# Exercise brief
In the listing below, a line holding "turquoise camera: [416,204,476,269]" and a line holding "turquoise watering can: [527,228,633,286]" mark the range. Retype both exactly, with all lines between them.

[Source data — start]

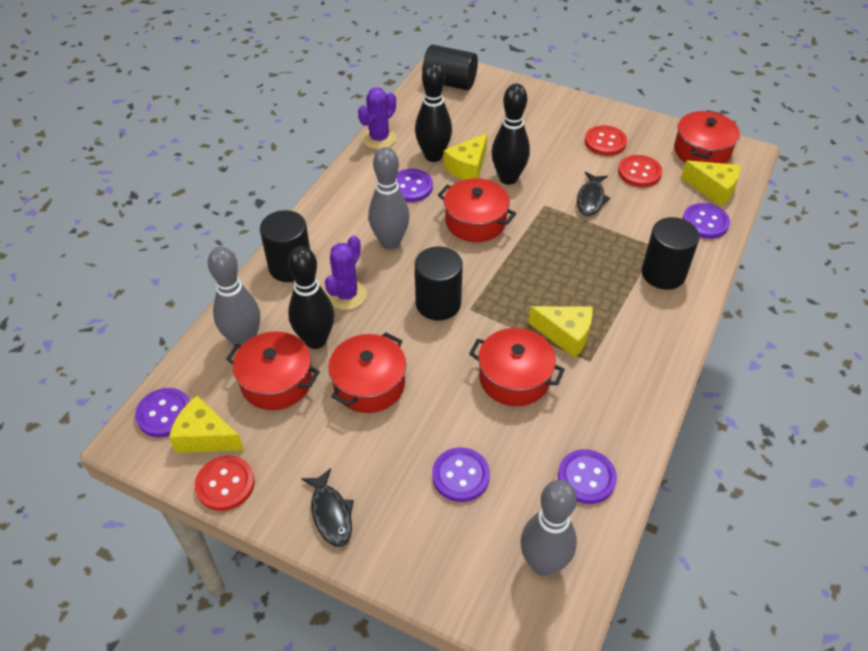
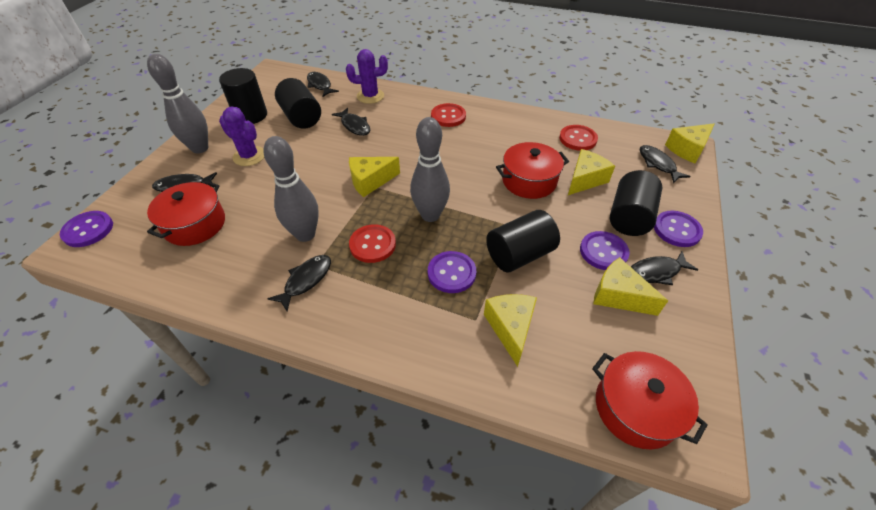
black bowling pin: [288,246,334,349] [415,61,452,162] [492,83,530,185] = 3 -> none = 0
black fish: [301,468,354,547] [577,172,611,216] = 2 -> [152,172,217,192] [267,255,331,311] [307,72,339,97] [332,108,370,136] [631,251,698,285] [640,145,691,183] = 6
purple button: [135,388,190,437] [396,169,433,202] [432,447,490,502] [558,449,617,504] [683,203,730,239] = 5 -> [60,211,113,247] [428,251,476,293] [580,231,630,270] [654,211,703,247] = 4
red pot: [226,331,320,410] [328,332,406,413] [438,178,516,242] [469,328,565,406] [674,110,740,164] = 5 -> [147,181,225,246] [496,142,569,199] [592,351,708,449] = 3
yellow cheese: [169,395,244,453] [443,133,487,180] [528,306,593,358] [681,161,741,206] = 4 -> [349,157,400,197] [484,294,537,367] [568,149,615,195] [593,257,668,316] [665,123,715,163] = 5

[Source data — finish]
[Source data — start]

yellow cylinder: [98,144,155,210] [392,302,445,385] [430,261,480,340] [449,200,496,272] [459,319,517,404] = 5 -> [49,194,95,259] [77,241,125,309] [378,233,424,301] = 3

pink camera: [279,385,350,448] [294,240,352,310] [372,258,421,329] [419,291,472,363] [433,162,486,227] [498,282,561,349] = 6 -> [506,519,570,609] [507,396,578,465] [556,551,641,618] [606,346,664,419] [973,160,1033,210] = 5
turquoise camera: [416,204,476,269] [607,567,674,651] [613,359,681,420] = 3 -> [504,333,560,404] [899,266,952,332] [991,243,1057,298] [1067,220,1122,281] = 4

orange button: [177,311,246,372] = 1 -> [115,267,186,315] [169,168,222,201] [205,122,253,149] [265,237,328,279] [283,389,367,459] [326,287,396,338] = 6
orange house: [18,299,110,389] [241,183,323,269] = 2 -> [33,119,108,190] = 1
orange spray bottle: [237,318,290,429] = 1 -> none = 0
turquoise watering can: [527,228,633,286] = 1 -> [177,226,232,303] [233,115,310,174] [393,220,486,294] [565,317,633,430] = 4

[Source data — finish]

# Written response
turquoise camera: [416,204,476,269] [607,567,674,651] [613,359,681,420] = 3 -> [504,333,560,404] [899,266,952,332] [991,243,1057,298] [1067,220,1122,281] = 4

orange button: [177,311,246,372] = 1 -> [115,267,186,315] [169,168,222,201] [205,122,253,149] [265,237,328,279] [283,389,367,459] [326,287,396,338] = 6
orange house: [18,299,110,389] [241,183,323,269] = 2 -> [33,119,108,190] = 1
orange spray bottle: [237,318,290,429] = 1 -> none = 0
turquoise watering can: [527,228,633,286] = 1 -> [177,226,232,303] [233,115,310,174] [393,220,486,294] [565,317,633,430] = 4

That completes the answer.